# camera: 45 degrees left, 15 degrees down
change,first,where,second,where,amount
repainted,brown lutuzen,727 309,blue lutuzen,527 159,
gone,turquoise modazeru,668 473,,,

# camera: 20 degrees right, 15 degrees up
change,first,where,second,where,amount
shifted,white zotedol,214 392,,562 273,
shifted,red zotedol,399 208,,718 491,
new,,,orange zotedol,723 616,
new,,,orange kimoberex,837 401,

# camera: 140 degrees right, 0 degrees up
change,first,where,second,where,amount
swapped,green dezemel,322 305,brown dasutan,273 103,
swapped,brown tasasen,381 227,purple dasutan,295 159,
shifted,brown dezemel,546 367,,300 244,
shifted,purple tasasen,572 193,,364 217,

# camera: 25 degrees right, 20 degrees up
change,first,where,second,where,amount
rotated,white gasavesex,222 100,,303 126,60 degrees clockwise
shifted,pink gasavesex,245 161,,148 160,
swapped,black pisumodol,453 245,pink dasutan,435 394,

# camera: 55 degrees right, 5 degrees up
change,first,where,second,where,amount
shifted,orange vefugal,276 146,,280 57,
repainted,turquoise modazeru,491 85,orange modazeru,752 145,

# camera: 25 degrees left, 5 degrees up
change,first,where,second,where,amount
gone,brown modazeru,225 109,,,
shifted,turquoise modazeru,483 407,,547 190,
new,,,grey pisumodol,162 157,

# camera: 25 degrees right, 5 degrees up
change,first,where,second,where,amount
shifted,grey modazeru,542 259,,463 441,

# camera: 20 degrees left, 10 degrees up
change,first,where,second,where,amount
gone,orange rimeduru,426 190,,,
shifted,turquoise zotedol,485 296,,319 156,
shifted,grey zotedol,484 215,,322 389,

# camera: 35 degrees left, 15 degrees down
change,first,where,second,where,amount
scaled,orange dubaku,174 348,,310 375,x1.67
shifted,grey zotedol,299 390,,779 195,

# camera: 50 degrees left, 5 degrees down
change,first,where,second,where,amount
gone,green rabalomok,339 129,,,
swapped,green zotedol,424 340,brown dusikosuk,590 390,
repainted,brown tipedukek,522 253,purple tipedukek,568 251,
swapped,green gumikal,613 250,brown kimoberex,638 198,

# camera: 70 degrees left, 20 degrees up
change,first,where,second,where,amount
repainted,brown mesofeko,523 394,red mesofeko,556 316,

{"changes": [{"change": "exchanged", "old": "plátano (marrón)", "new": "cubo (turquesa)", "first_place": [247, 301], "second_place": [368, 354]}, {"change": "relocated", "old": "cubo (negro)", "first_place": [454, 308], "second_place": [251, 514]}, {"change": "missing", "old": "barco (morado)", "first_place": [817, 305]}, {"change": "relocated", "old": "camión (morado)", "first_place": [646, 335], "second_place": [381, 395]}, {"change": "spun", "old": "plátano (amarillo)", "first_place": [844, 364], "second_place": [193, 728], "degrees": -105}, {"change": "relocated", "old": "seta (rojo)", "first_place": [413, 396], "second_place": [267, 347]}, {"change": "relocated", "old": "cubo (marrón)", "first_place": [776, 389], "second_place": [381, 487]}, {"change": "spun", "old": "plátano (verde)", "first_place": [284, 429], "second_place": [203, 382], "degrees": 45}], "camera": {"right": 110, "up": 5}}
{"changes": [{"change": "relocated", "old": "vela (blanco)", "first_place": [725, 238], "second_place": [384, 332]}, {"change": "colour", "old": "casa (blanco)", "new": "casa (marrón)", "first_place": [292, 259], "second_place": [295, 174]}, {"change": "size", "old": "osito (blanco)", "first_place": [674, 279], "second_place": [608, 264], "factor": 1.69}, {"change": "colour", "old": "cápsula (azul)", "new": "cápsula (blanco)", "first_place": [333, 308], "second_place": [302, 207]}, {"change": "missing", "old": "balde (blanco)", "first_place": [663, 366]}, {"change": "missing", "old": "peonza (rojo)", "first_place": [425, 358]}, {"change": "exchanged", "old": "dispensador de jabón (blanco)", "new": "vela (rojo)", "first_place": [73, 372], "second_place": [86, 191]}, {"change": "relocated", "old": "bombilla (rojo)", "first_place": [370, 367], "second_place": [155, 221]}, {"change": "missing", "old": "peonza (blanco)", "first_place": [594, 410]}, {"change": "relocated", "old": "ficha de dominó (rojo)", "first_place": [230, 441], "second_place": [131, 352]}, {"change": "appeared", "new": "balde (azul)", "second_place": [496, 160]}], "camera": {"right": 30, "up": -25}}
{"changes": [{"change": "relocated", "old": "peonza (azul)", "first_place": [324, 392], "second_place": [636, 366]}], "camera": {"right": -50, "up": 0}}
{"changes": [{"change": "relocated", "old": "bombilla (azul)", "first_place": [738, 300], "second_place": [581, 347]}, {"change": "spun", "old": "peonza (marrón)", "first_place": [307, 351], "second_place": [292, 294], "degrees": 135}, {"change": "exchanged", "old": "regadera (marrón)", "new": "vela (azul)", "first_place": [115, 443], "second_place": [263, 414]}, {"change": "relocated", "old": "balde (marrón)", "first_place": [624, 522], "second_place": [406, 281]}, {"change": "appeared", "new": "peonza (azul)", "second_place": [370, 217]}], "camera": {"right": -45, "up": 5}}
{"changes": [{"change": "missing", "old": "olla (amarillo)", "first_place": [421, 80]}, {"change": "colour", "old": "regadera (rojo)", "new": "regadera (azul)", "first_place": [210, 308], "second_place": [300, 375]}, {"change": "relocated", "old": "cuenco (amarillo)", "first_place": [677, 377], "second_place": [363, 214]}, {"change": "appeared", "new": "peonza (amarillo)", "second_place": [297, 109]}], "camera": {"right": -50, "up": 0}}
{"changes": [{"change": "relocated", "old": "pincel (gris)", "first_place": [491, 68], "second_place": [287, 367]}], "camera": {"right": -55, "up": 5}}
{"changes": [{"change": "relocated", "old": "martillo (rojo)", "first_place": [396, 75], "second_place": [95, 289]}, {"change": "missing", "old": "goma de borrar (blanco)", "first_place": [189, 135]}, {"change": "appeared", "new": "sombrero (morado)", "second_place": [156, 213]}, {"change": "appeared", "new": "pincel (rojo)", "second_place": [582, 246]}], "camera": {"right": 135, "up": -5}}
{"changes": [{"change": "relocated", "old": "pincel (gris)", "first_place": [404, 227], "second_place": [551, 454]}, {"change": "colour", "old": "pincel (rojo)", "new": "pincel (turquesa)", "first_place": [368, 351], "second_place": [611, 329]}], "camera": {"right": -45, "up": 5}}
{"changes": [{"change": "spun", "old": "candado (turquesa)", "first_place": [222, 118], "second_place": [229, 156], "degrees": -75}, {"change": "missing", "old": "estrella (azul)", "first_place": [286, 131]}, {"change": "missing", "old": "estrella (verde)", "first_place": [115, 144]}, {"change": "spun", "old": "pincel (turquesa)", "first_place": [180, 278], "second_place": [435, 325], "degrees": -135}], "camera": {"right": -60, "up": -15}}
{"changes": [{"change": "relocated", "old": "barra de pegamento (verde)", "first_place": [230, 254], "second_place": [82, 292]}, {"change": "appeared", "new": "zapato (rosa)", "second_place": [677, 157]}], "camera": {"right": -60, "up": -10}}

What is needed –
Retype, exactly and with nothing added, the lines of the material above from the first through the one that contains "repainted,brown lutuzen,727 309,blue".

Solution for this task –
# camera: 45 degrees left, 15 degrees down
change,first,where,second,where,amount
repainted,brown lutuzen,727 309,blue lutuzen,527 159,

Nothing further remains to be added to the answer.